Data for analysis: Begin

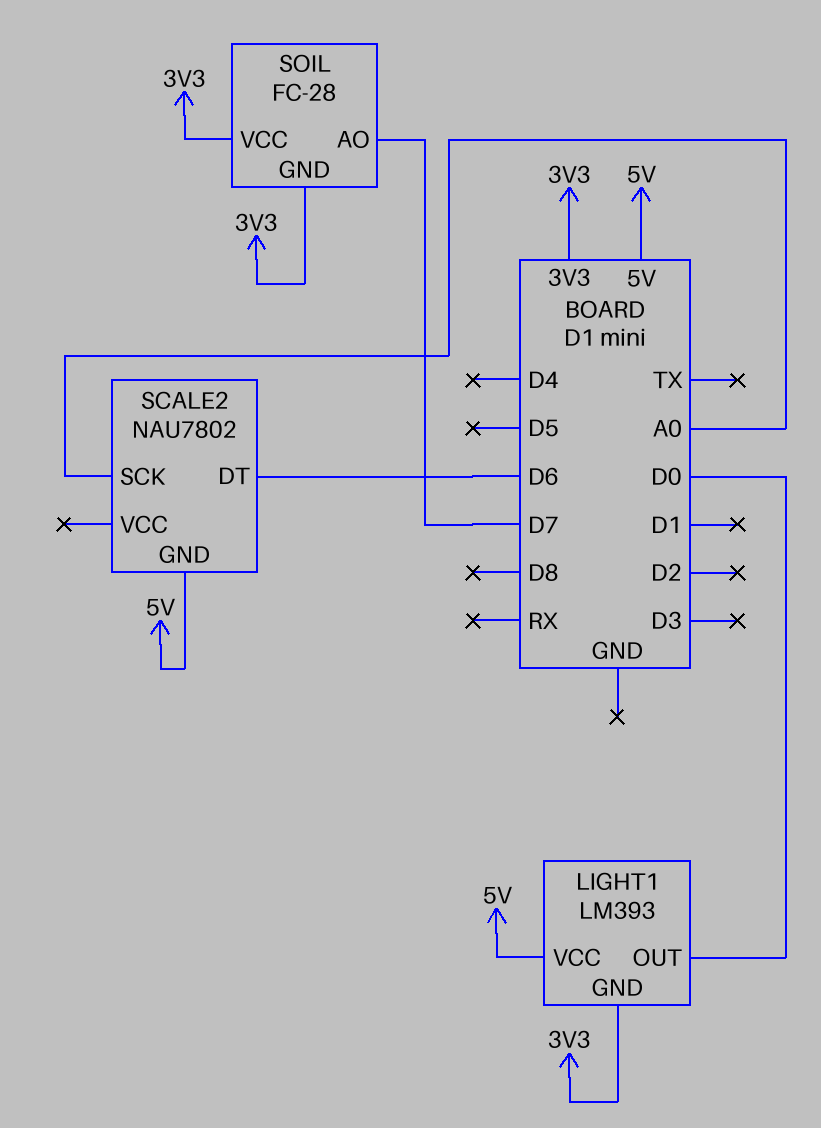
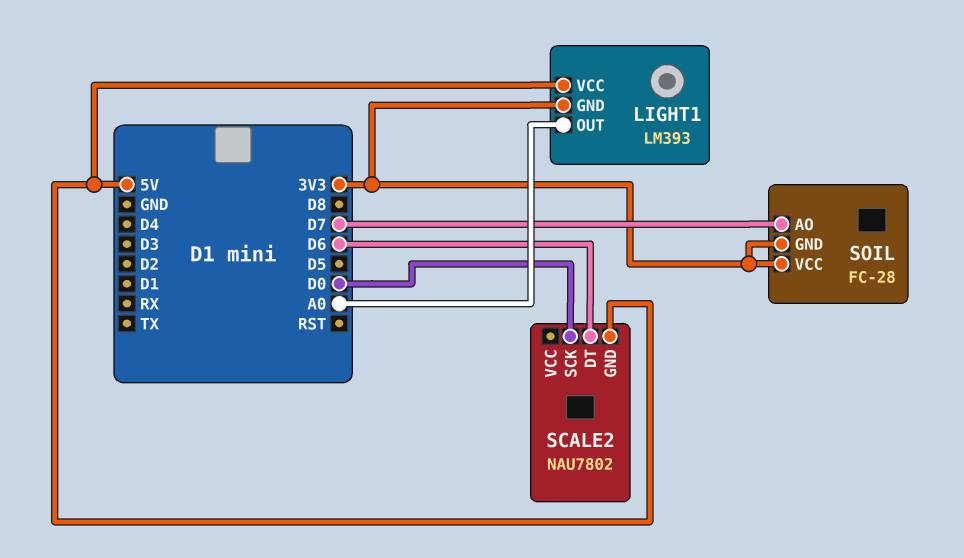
LIGHT1 pin OUT: D0 -> A0
SCALE2 pin SCK: A0 -> D0

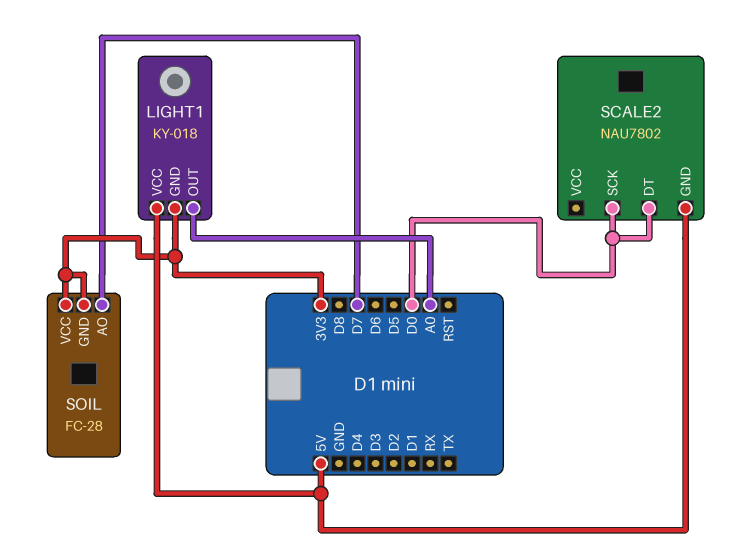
LIGHT1: LM393 -> KY-018
SCALE2 pin DT: D6 -> D0

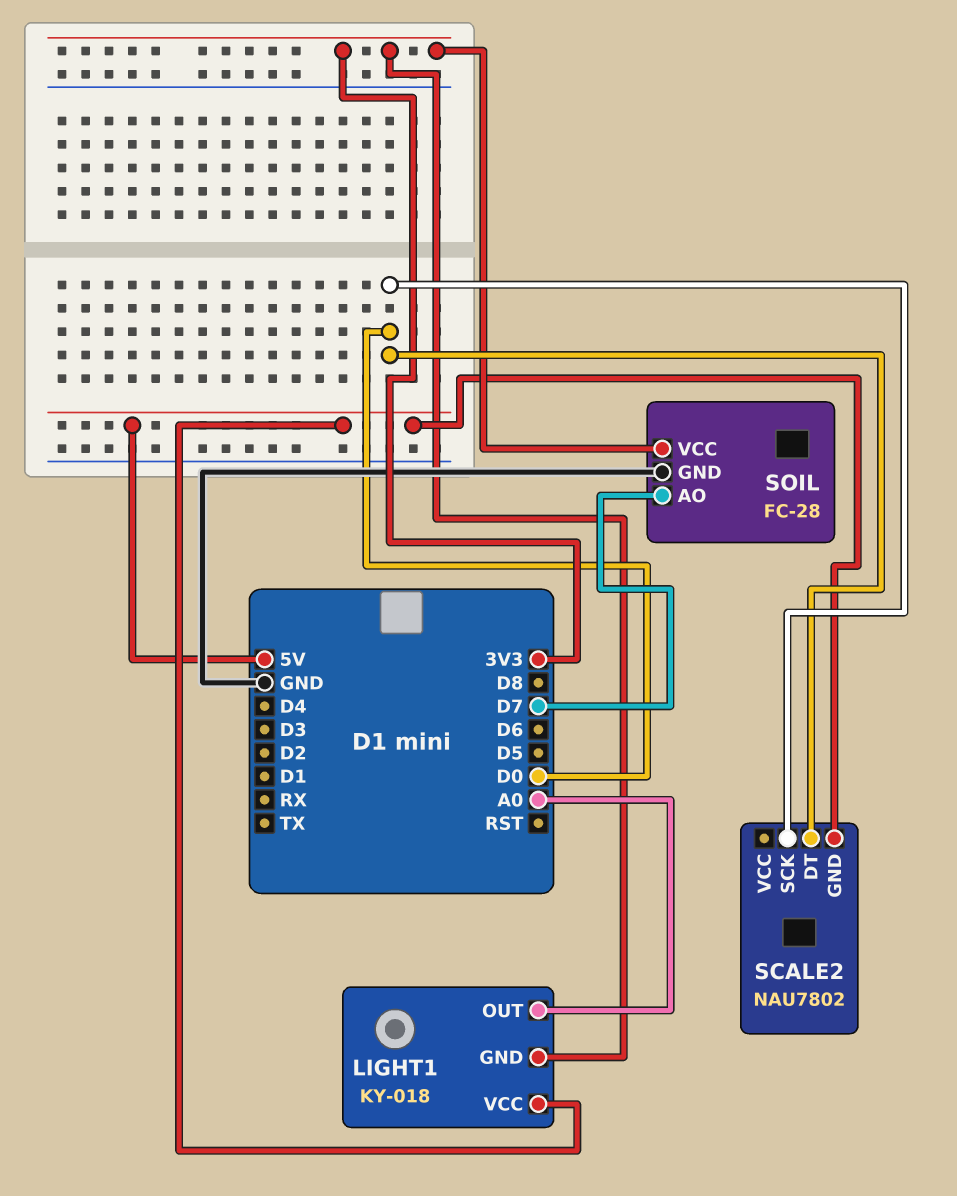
SOIL pin GND: 3V3 -> GND

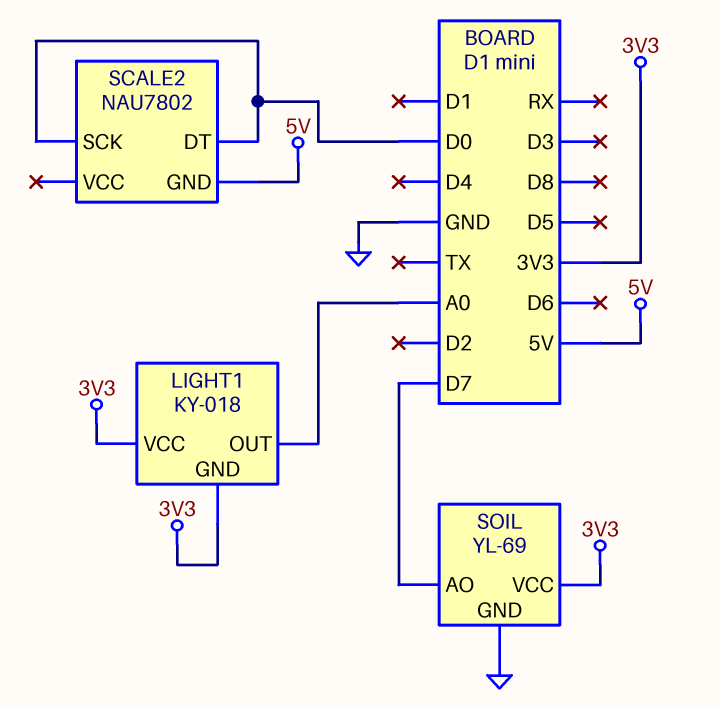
LIGHT1 pin VCC: 5V -> 3V3
SOIL: FC-28 -> YL-69

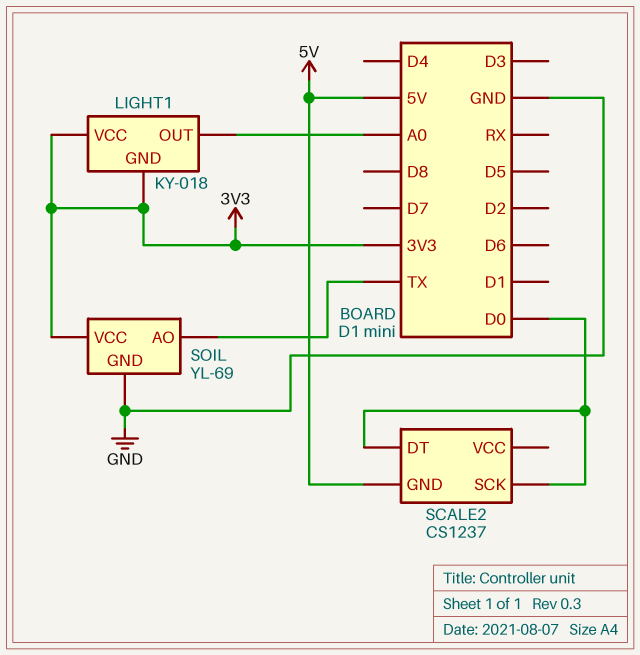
SCALE2: NAU7802 -> CS1237
SOIL pin AO: D7 -> TX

Data for analysis: End

◆ **Aim of the exercise**
An answer is complete only when it holds every line above containing the string "SOIL".

◆ **Solution for this problem**
SOIL pin GND: 3V3 -> GND
SOIL: FC-28 -> YL-69
SOIL pin AO: D7 -> TX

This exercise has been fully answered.